* Exercise *
The lines below may contain the word "cyan". Please count those that do and give the number alone.

* Exercise material *
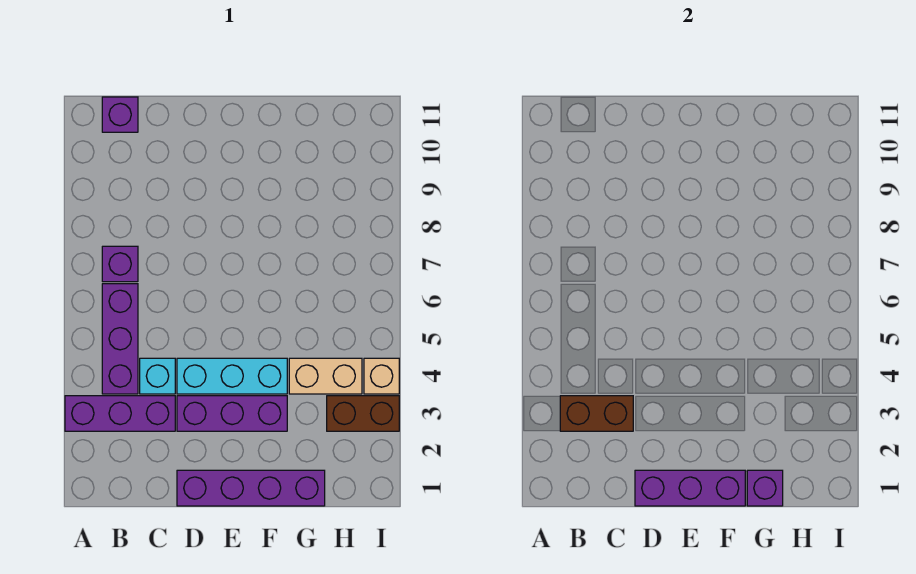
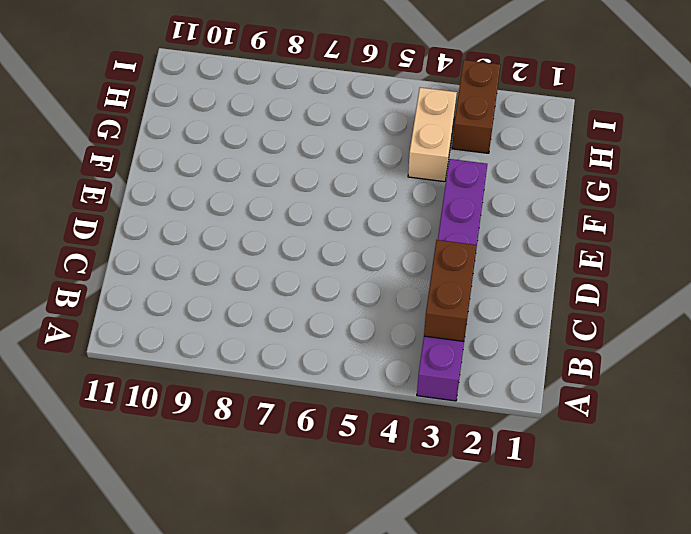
none -> purple brick B4:B6 level 1
none -> purple brick B7 level 1
none -> purple brick B11 level 1

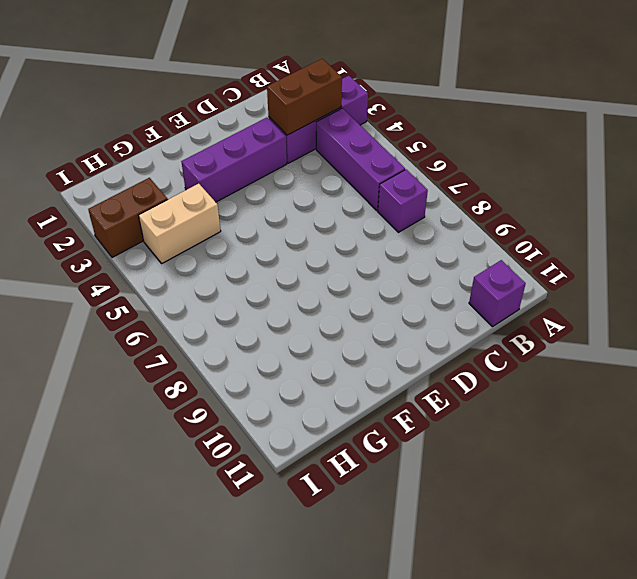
none -> cyan brick C4 level 1
none -> purple brick D1:G1 level 1
none -> cyan brick D4:F4 level 1

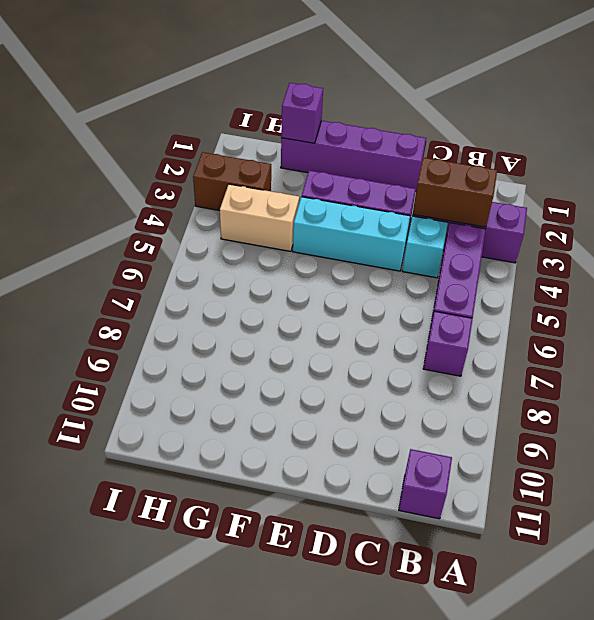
none -> tan brick I4 level 1
none -> purple brick D1:F1 level 2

* Task response *
2